-- Begin Provided records --
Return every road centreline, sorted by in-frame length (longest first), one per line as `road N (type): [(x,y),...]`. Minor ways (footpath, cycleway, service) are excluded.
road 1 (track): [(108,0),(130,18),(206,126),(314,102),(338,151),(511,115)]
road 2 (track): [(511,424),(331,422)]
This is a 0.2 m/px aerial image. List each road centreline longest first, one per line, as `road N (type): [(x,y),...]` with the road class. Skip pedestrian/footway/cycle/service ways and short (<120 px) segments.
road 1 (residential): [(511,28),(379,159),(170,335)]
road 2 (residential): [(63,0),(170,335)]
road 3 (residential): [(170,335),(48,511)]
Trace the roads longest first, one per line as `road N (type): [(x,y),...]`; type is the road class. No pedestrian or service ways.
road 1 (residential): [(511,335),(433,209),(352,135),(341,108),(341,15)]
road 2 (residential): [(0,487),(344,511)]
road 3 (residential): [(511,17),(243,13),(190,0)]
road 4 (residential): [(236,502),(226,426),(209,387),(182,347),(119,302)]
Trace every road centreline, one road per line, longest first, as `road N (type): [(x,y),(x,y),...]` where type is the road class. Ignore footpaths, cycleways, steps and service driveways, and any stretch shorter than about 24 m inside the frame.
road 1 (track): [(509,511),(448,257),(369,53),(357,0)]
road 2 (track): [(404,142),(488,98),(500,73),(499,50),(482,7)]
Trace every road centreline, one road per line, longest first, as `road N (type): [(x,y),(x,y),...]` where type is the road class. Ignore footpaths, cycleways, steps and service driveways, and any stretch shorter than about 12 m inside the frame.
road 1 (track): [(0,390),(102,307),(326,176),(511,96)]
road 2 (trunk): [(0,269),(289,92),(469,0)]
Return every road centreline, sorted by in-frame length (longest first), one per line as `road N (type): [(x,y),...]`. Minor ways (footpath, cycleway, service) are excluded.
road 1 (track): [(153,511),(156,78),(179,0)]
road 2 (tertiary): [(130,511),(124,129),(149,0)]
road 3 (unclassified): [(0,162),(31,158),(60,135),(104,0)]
-- End Provided records --
▸ What you should do: Please turn everything from the line containing "24 m inside the frame." down to the line containing "road 2 (track): [(404,142),(488,98),(500,73),(499,50),(482,7)]", both included, into a numbered list, leaving out any blank lines.

▸ Result of this exercise:
1. Trace every road centreline, one road per line, longest first, as `road N (type): [(x,y),(x,y),...]` where type is the road class. Ignore footpaths, cycleways, steps and service driveways, and any stretch shorter than about 24 m inside the frame.
2. road 1 (track): [(509,511),(448,257),(369,53),(357,0)]
3. road 2 (track): [(404,142),(488,98),(500,73),(499,50),(482,7)]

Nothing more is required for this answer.